Data listing:
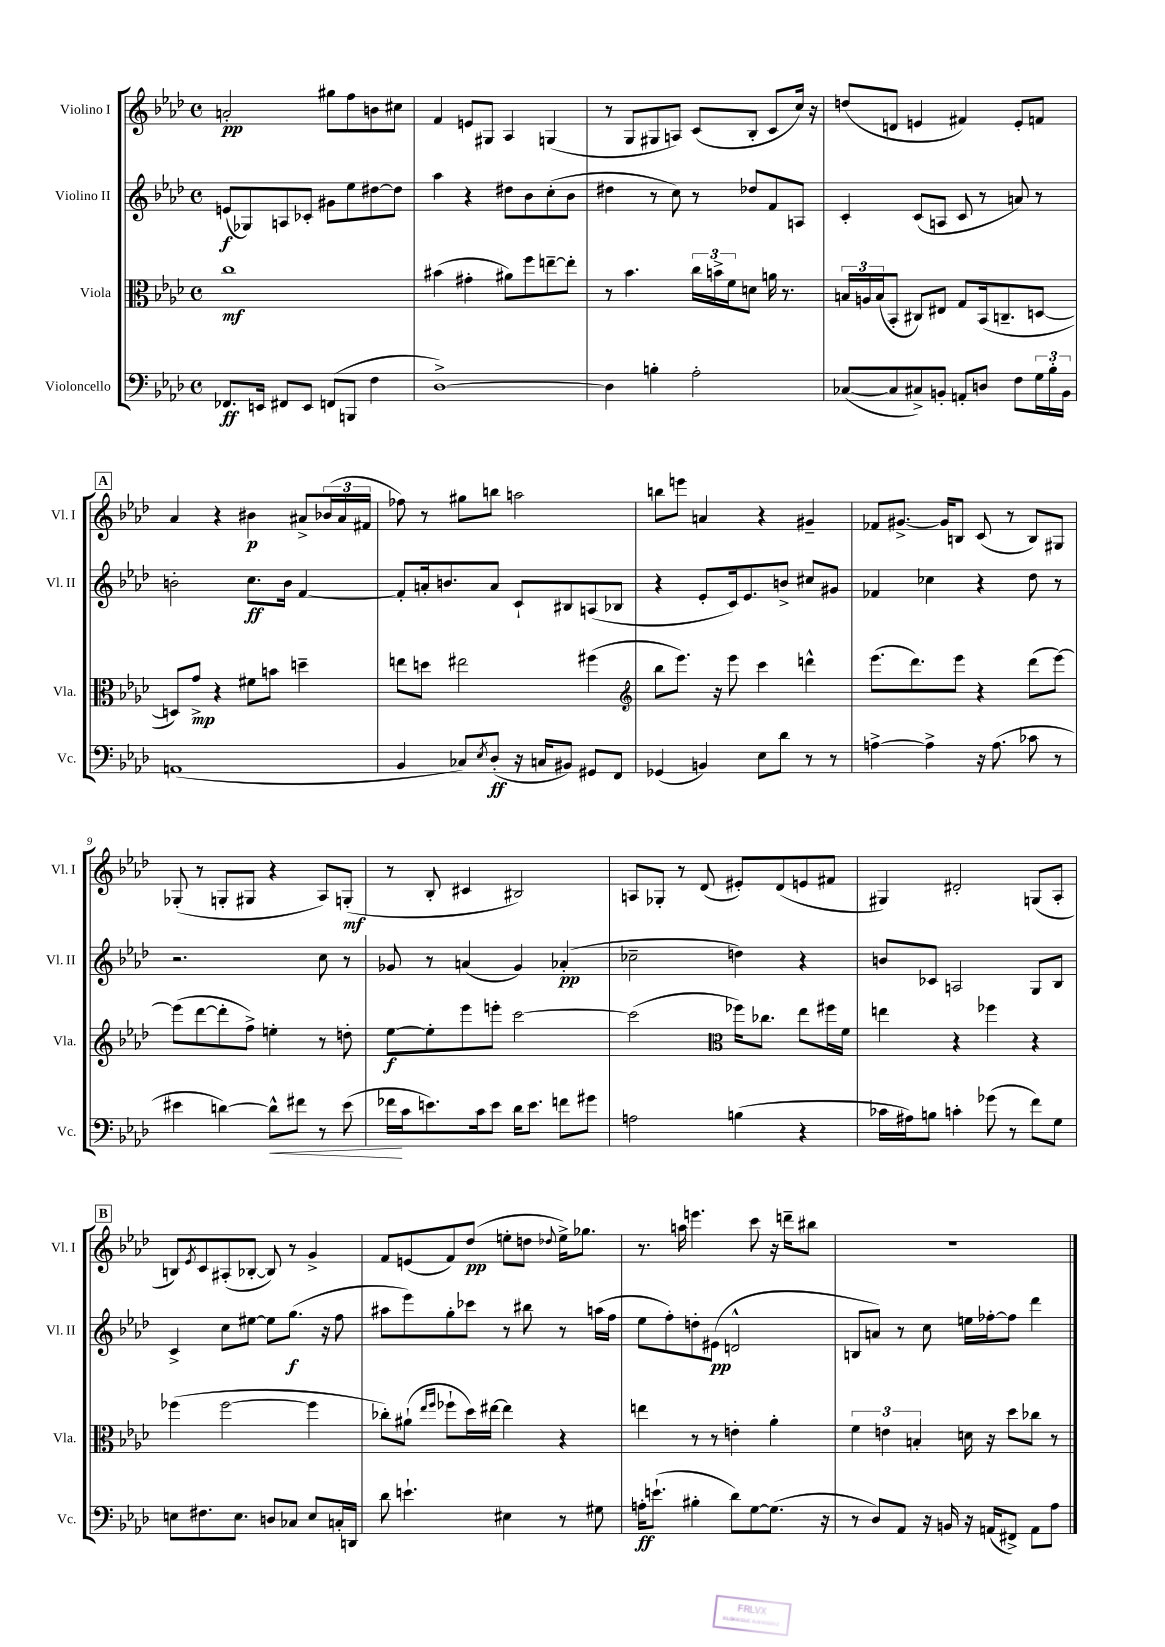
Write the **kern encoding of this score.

**kern	**kern	**kern	**kern
*staff4	*staff3	*staff2	*staff1
*clefF4	*clefC3	*clefG2	*clefG2
*k[b-e-a-d-]	*k[b-e-a-d-]	*k[b-e-a-d-]	*k[b-e-a-d-]
*M4/4	*M4/4	*M4/4	*M4/4
*met(c)	*met(c)	*met(c)	*met(c)
8.FF-	1cc	(8e	2a'
.	.	8G-)	.
16EE	.	.	.
8FF#	.	8A	.
8EE	.	8c-'	.
(8FF	.	8g#	8gg#
8BBB	.	8ee-	8ff
4F	.	[8dd#	8b
.	.	8dd#]	8cc#
=	=	=	=
[1D-^)	(4b#	4aa-	4f
.	4g#'	4r	8e
.	.	.	8G#
.	8a#)	8dd#	4A-
.	8ff	8b-	.
.	[8ee~	(8cc'	(4G
.	8ee']	8b-	.
=	=	=	=
4D-]	8r	4dd#	8r
.	4.b-	.	8G
4B'	.	8r	8G#
.	.	8cc)	8A)
2A-'	24cc	8r	(8c
.	24b^	.	.
.	24f	.	.
.	8d	8dd-	8B-'
.	16a	8f	8c
.	8.r	.	.
.	.	8A	16cc)
.	.	.	16r
=	=	=	=
([8C-	24B	4c'	(8dd
.	24A	.	.
.	(24B	.	.
8C-]	8BB-'	.	8d
8C#^)	8C#)	(8c	4e
8BB'	8E#	8A	.
8AA'	8G	8c	4f#)
8D	(16BB-	8r	.
.	8.C~	.	.
8F	.	8a)	8e'
24G	[8D	8r	8f
24B-'	.	.	.
24BB	.	.	.
=	=	=	=
(1AA	8D])	2b'	4a-
.	8g^	.	.
.	4r	.	4r
.	8f#	8.cc	4b#
.	8b	.	.
.	.	16b	.
.	4dd~	[4f	8a#^
.	.	.	(24b-
.	.	.	24a#
.	.	.	24f#
=	=	=	=
4BB-	8ee	8f']	8ff-)
.	8dd	16a'	8r
.	.	8.b	.
8C-)	2ee#	.	8gg#
8qE-	.	.	.
(8D-'	.	8a	8bb
16r	.	8c`	2aa
16C	.	.	.
8BB#)	.	8B#	.
8GG#	(4ff#	(8A	.
8FF	.	8B-	.
=	=	=	=
*	*clefG2	*	*
(4GG-	8bb-	4r	8bb
.	8.eee-)	.	8eee
4BB)	.	8e-'	4a
.	16r	.	.
.	8eee-	16c)	.
.	.	8.e-	.
8E-	4ccc	.	4r
8d-	.	8b^	.
8r	4ddd^^	8cc#	4g#~
8r	.	8g#	.
=	=	=	=
[4A^	(8.eee-	4f-	8f-
.	.	.	[8.g#^
.	8.ddd-)	.	.
4A^]	.	4cc-	.
.	.	.	16g#]
.	8eee-	.	8B
16r	4r	4r	(8c
(8.A	.	.	.
.	.	.	8r
8c-	(8ddd-	8dd-	8B)
8r	[8eee-)	8r	8G#
=	=	=	=
4e#	(8eee-]	2.r	(8G-'
.	[8ddd-	.	8r
[4d)	8ddd-']	.	8G'
.	8ff^)	.	8G#
8d^^]	4ee'	.	4r
8f#	.	.	.
8r	8r	8cc	8A-)
(8e#	8dd'	8r	(8G'
=	=	=	=
16f-	[8ee-	8g-	8r
16c	.	.	.
8.e)	8ee-']	8r	8B-'
.	8eee-	(4a	4c#
16c	.	.	.
8e	8eee'	.	.
16d-	[2ccc	4g-)	2B#)
8.e	.	.	.
8f	.	(4a-'	.
8g#	.	.	.
=	=	=	=
2A	(2ccc]	2cc-~	8A
.	.	.	8G-'
.	.	.	8r
.	.	.	(8d-
*	*clefC3	*	*
(4B	16ff-)	4dd)	8e#')
.	8.cc-	.	.
.	.	.	(8d-
4r	8ee-	4r	8e
.	16ff#	.	8f#
.	16f	.	.
=	=	=	=
16c-	4ee	8b	4G#)
16A#)	.	.	.
8B	.	8c-	.
4c'	4r	2A	2d#'
(8g-	4ff-	.	.
8r	.	.	.
8f)	4r	8G	(8G
8G	.	8B-	8A-'
=	=	=	=
8E	(4ff-	4c^	8B)
.	.	.	8qe-
8.F#	.	.	8c
.	[2ff-	8cc	(8A#'
8.E	.	.	.
.	.	[8ee#	[8B-'
8D	.	8ee#]	8B-])
8C-	.	(8.gg	8r
8E	4ff-]	.	4g^
.	.	16r	.
16C'	.	8ff	.
16DD	.	.	.
=	=	=	=
8d-	8cc-')	8aa#	8f
4.e`	(8a#`	8eee-)	(8e
.	16qqee-	.	.
.	16qqff	.	.
.	8ff-`	8gg'	8f)
.	16dd-)	8ccc-	(8dd-
.	[16ee#	.	.
4E#	4ee#]	8r	8ee'
.	.	8bb#	8dd
.	.	.	8qqdd-
8r	4r	8r	16ee^)
.	.	.	8.gg-
8G#	.	(16aa	.
.	.	16ff	.
=	=	=	=
16A'	4ee	8ee-	8.r
(8.e`	.	.	.
.	.	8ff')	.
.	.	.	16aa
4B#'	8r	8dd'	4.eee
.	8r	(8e#	.
8d-)	4e'	2d^^	.
[8G	.	.	8ccc
(8.G]	4a-'	.	16r
.	.	.	16ddd~
.	.	.	8bb#
16r	.	.	.
=	=	=	=
8r	6f	8B	1r
8D-)	.	8a)	.
.	6e	.	.
8AA-	.	8r	.
.	6B'	.	.
16r	.	8cc	.
16BB	.	.	.
16r	16d	16ee	.
(16AA	16r	[16ff-'	.
8FF#^)	8dd-	8ff-]	.
8AA	8cc-	4ddd-	.
8A-	8r	.	.
==	==	==	==
*-	*-	*-	*-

• **WORK REQUIRED**:
Which lines in the items above contain the string "kern"? Collect each of those lines in full, treating uppercase and lowercase letters as different.

• **RESPONSE TO THE TASK**:
Write the **kern encoding of this score.
**kern	**kern	**kern	**kern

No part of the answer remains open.